» What you have to do
The data below should be printed in full, exactly, and without any of its images.
(Records Opens)
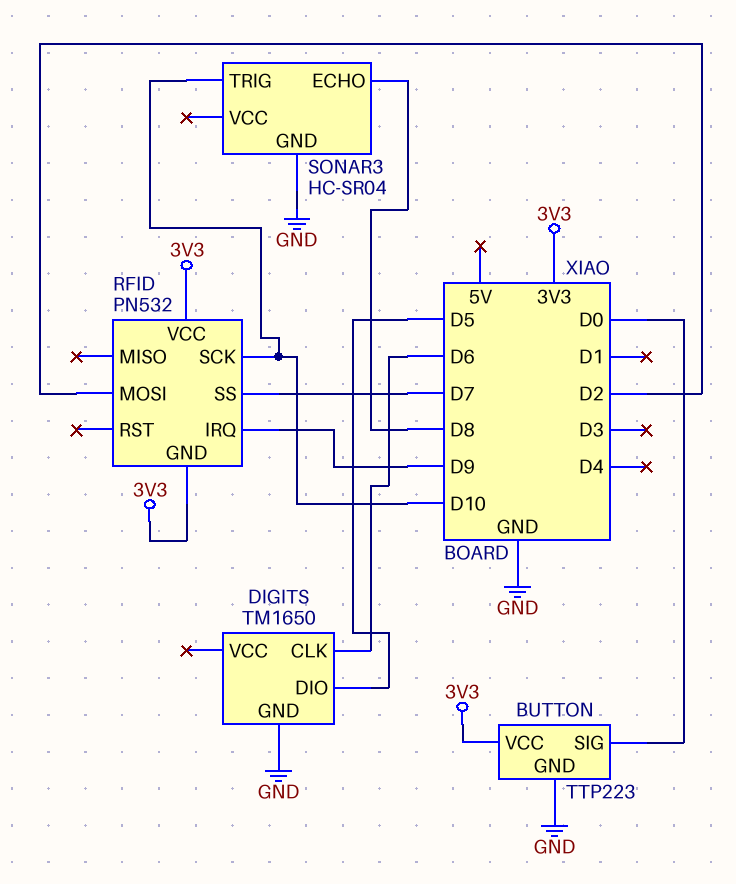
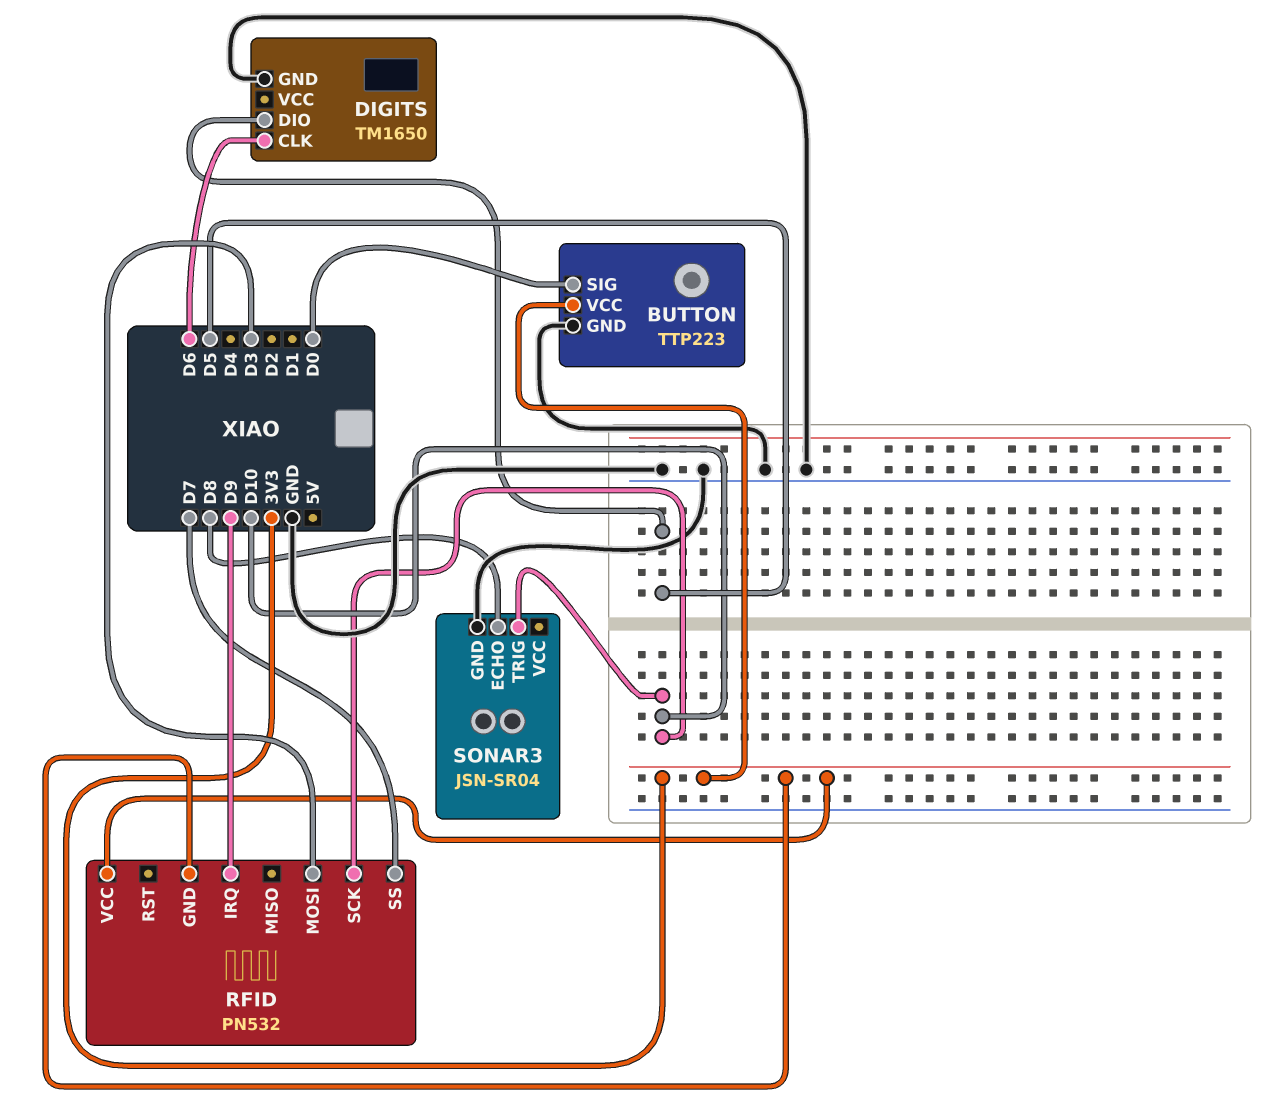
RFID pin MOSI: D2 -> D3
SONAR3: HC-SR04 -> JSN-SR04

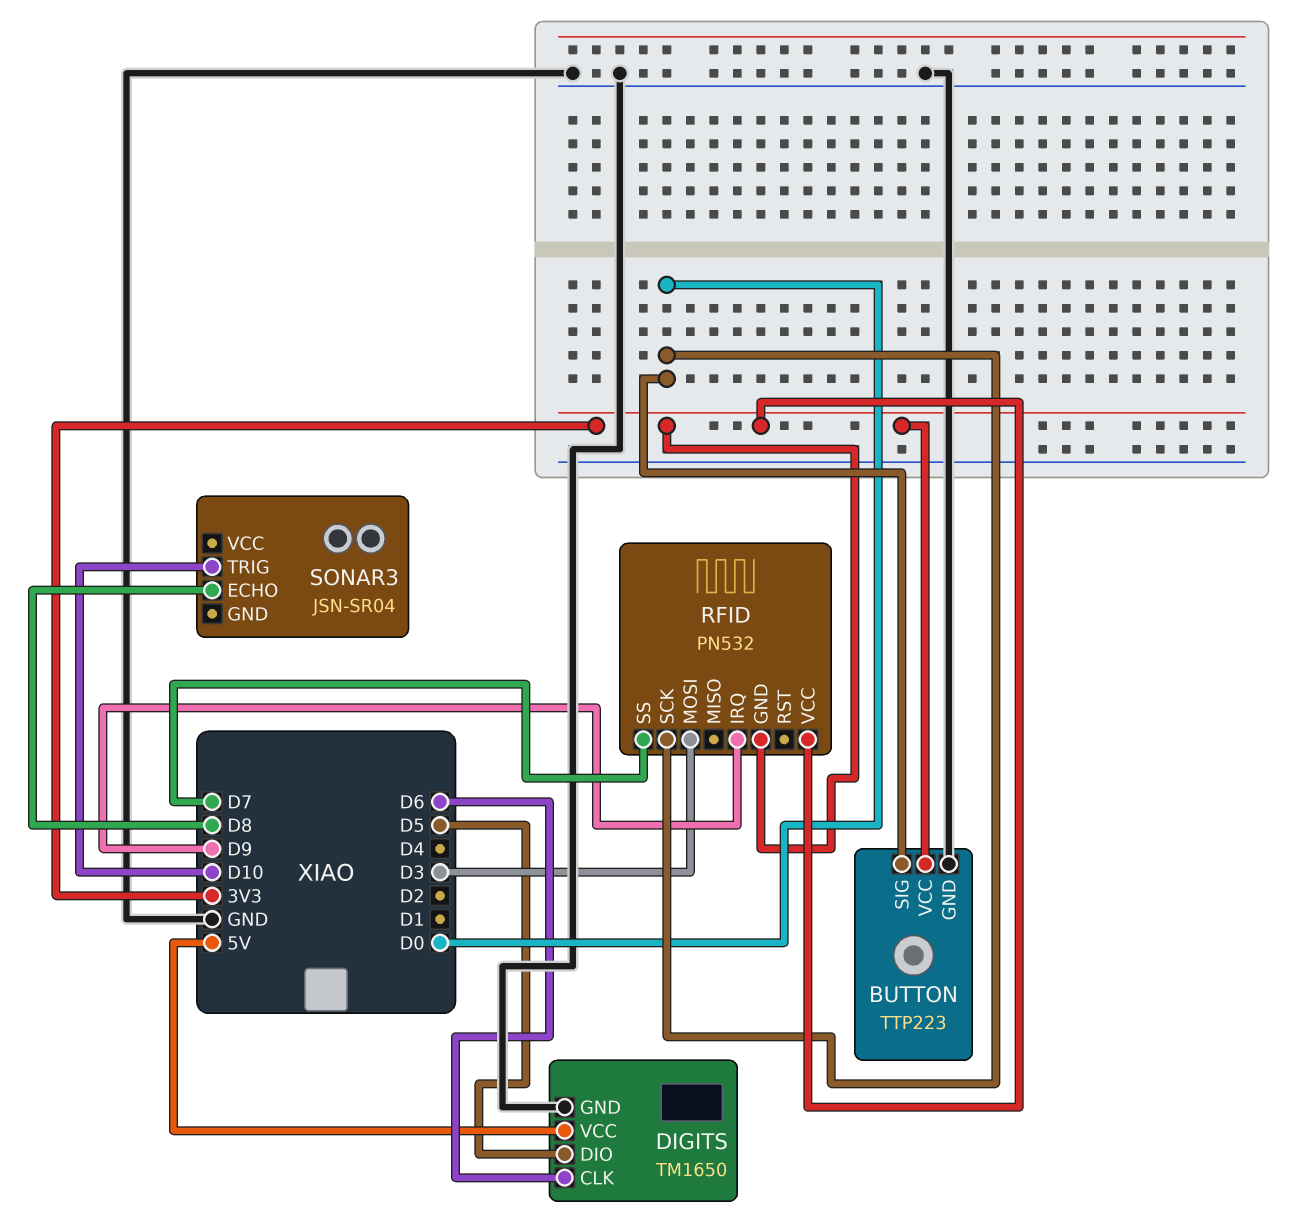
DIGITS pin VCC: none -> 5V
RFID pin SCK: D10 -> D0
SONAR3 pin GND: GND -> none

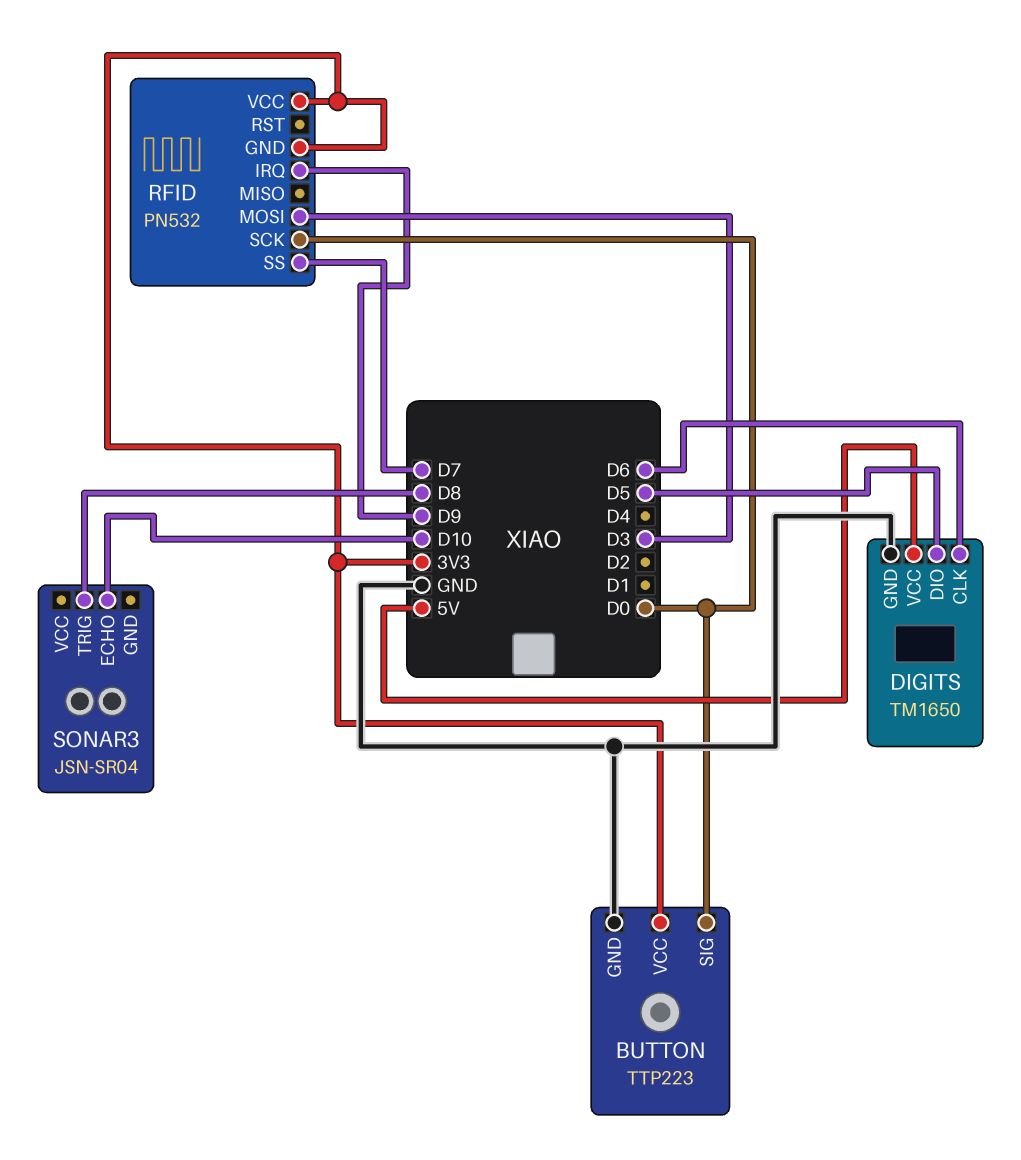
SONAR3 pin ECHO: D8 -> D10
SONAR3 pin TRIG: D10 -> D8

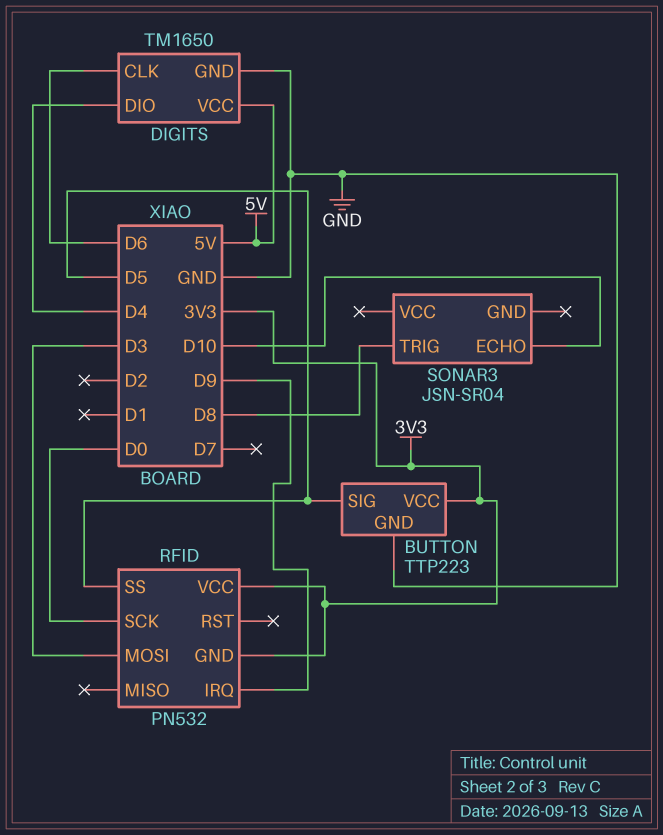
BUTTON pin SIG: D0 -> D5
DIGITS pin DIO: D5 -> D4
RFID pin SS: D7 -> D5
(Records Closes)
» Response to the exercise
RFID pin MOSI: D2 -> D3
SONAR3: HC-SR04 -> JSN-SR04

DIGITS pin VCC: none -> 5V
RFID pin SCK: D10 -> D0
SONAR3 pin GND: GND -> none

SONAR3 pin ECHO: D8 -> D10
SONAR3 pin TRIG: D10 -> D8

BUTTON pin SIG: D0 -> D5
DIGITS pin DIO: D5 -> D4
RFID pin SS: D7 -> D5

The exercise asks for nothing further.